**Your assignment**
A line belongs in the answer only if it contains the word "brick"; copy every such line from the listing below.
━━ Input data ━━
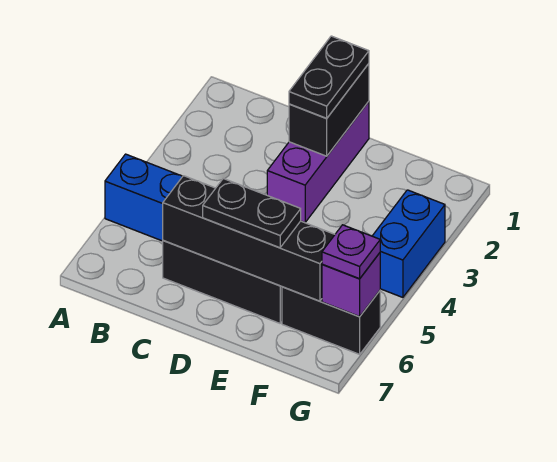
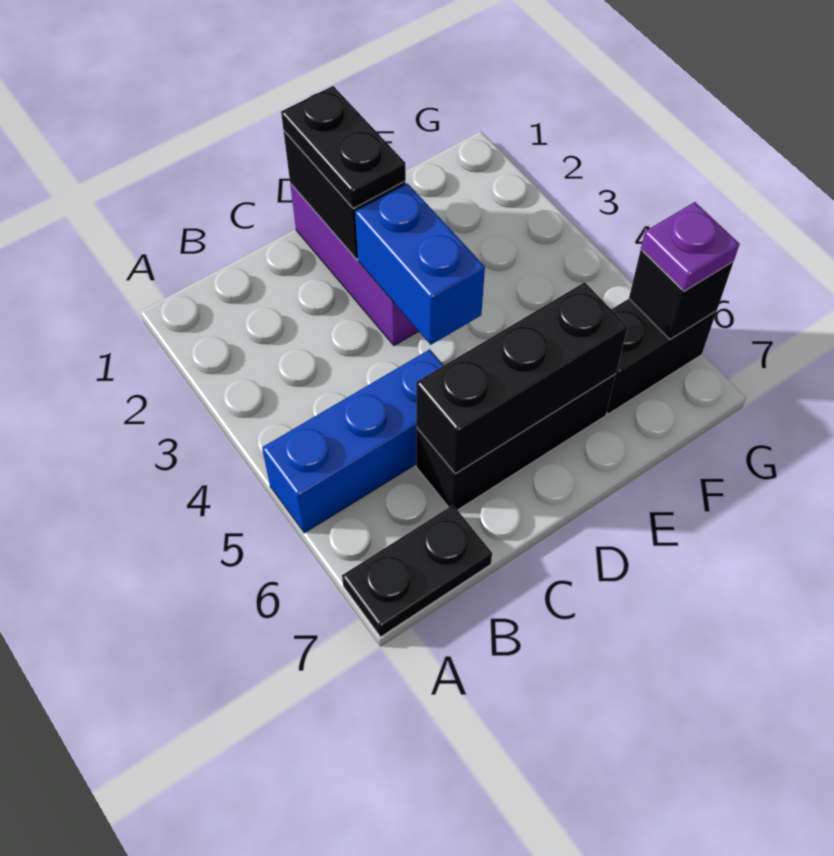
black brick C6:F6 level 2 -> black brick C6:E6 level 2
black plate D6:E6 level 3 -> black plate A7:B7 level 1
blue brick G3:G4 level 1 -> blue brick D3:D4 level 2
purple brick G6 level 2 -> black brick G6 level 2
━━━
**Your response**
black brick C6:F6 level 2 -> black brick C6:E6 level 2
blue brick G3:G4 level 1 -> blue brick D3:D4 level 2
purple brick G6 level 2 -> black brick G6 level 2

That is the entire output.